• **What you need to do**: Take from the listing each line that has the string "purple".

• **Provided entries**:
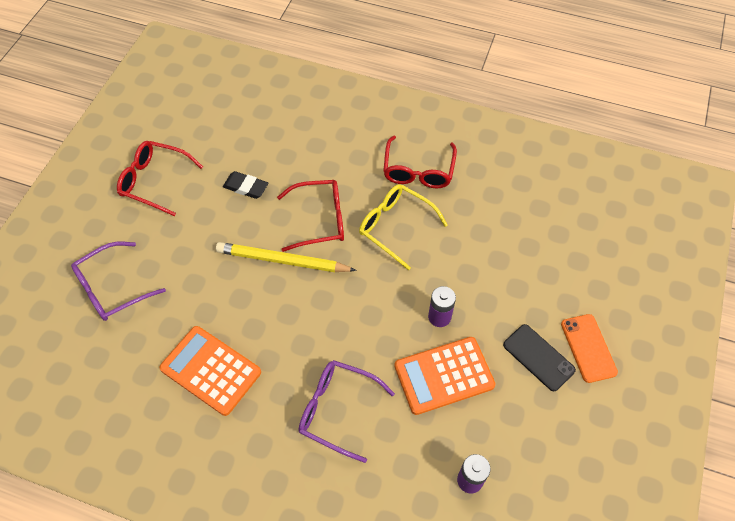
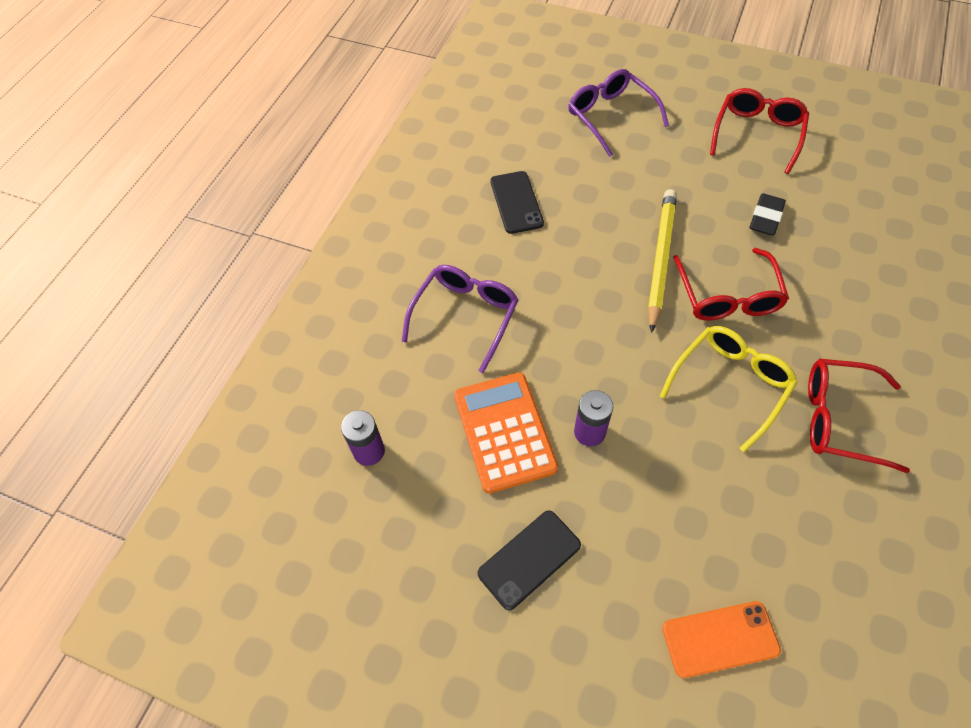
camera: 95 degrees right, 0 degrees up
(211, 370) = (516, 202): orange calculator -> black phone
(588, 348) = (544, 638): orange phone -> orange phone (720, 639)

* * *

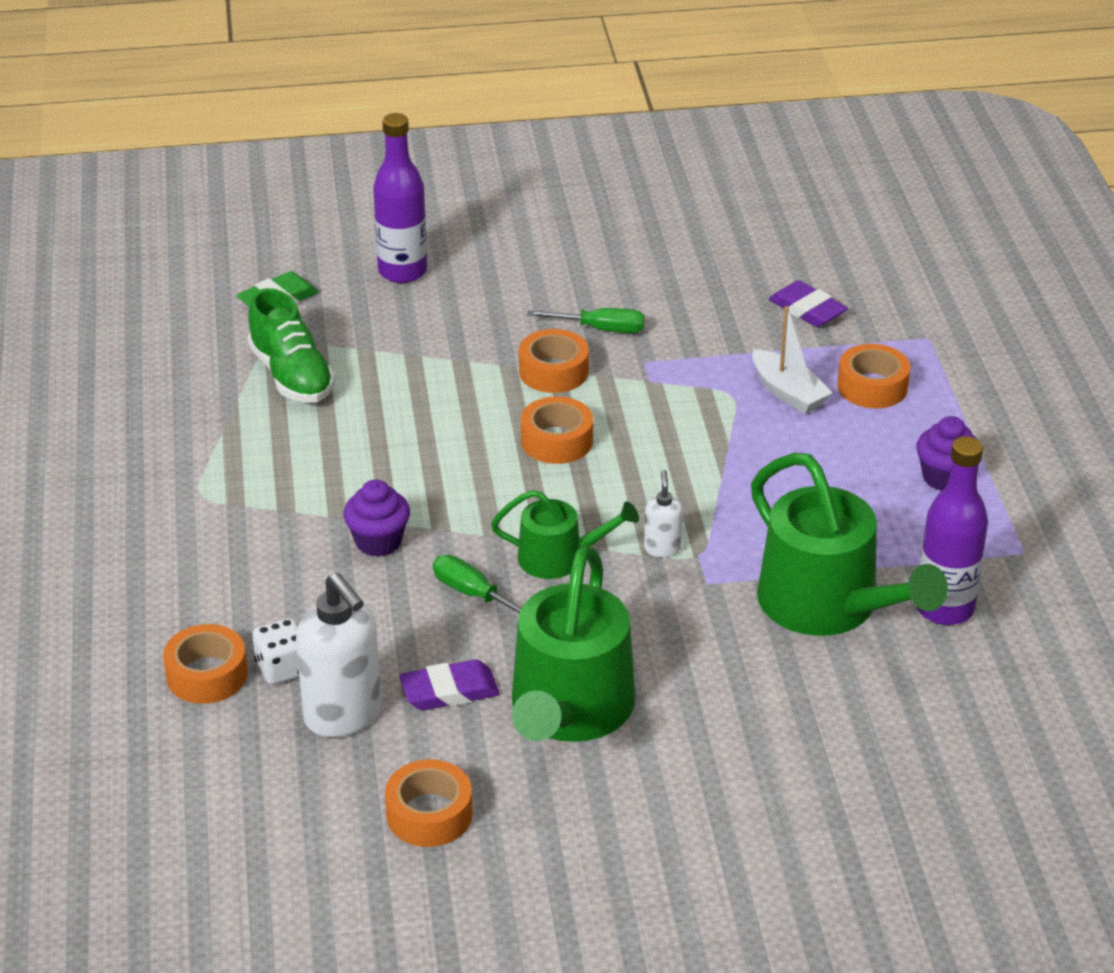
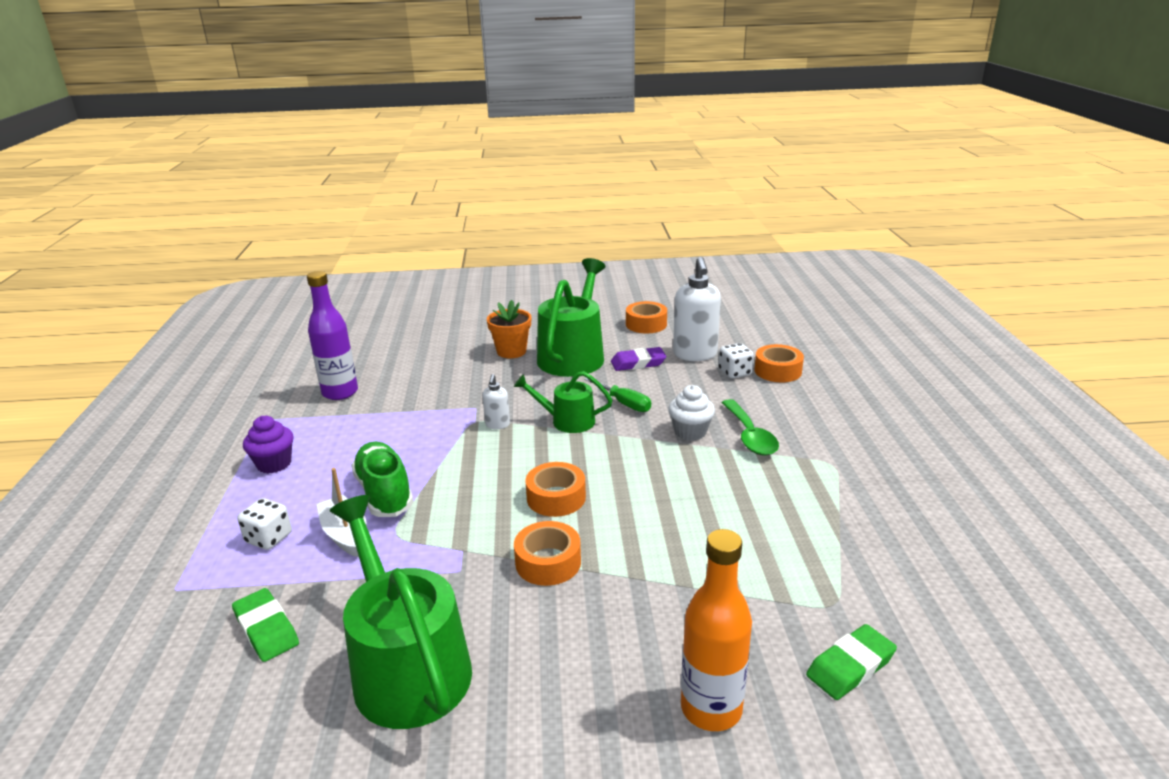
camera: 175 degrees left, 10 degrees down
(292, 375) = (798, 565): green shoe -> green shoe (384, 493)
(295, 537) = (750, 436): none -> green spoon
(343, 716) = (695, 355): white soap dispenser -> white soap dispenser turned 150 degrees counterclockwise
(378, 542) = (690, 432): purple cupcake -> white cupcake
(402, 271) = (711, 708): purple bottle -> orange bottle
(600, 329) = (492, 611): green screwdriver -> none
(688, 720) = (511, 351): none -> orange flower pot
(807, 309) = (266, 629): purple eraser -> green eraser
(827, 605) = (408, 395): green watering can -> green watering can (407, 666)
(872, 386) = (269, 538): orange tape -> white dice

• **Reply to the task**:
(378, 542) = (690, 432): purple cupcake -> white cupcake
(402, 271) = (711, 708): purple bottle -> orange bottle
(807, 309) = (266, 629): purple eraser -> green eraser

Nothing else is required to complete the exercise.